▶ **GOAL OF THE EXERCISE**
When you reach the line with "(313, 365) = (514, 159): white" in the data below, begin printing lines exactly, and stop once the line with "(568, 214) = (134, 266): white marker -> none" has been printed.

▶ **Saved entries**

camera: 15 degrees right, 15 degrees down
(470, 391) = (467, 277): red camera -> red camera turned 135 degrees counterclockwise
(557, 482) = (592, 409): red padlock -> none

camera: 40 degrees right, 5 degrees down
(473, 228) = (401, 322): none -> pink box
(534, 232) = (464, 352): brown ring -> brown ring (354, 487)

* * *

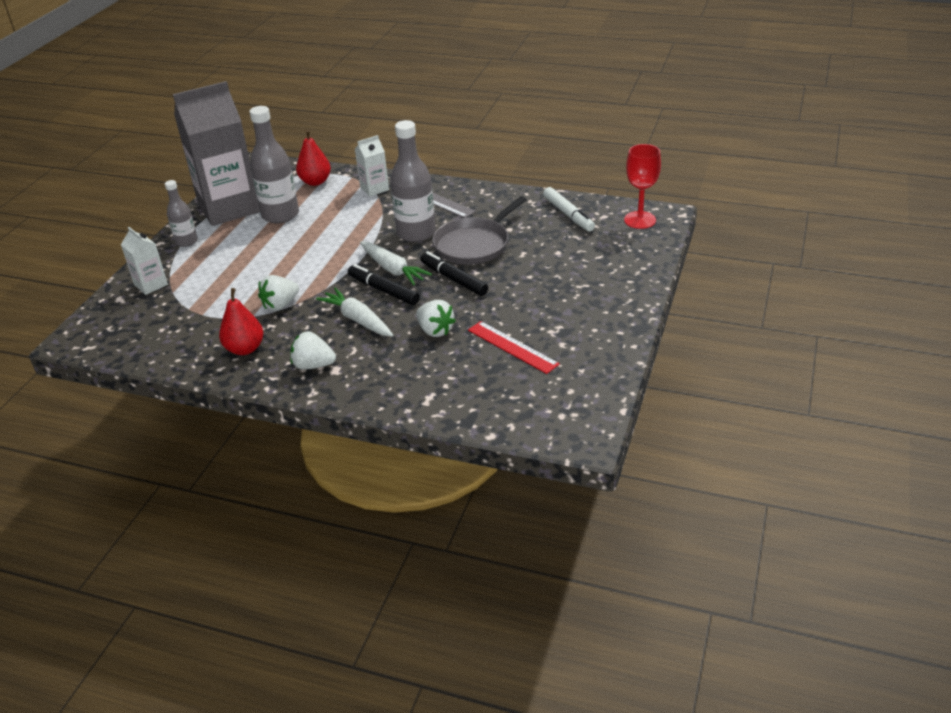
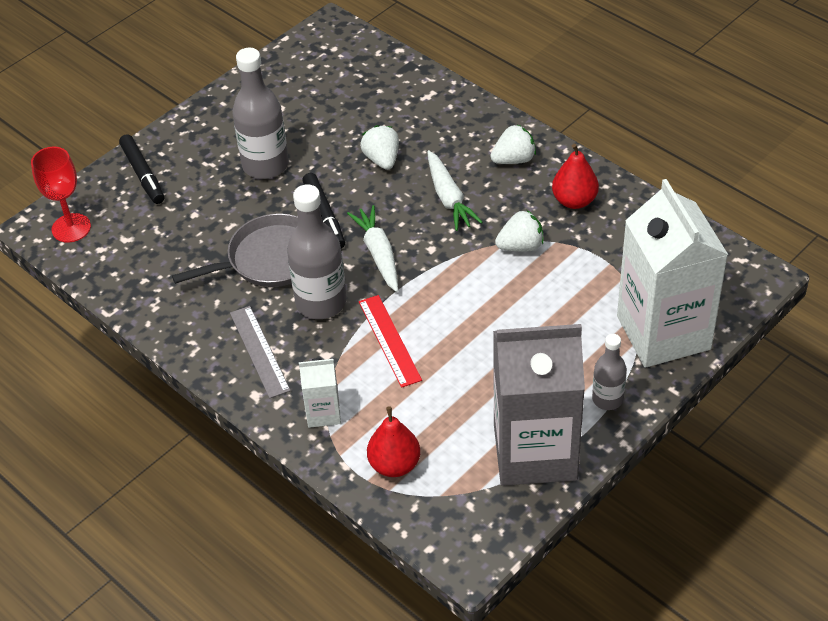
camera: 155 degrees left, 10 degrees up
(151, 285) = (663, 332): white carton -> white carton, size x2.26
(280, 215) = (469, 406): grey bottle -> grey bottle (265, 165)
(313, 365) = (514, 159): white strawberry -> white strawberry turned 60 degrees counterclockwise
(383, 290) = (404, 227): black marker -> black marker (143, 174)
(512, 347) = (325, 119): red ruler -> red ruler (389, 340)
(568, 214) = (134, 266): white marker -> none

▶ **RESULT**
(313, 365) = (514, 159): white strawberry -> white strawberry turned 60 degrees counterclockwise
(383, 290) = (404, 227): black marker -> black marker (143, 174)
(512, 347) = (325, 119): red ruler -> red ruler (389, 340)
(568, 214) = (134, 266): white marker -> none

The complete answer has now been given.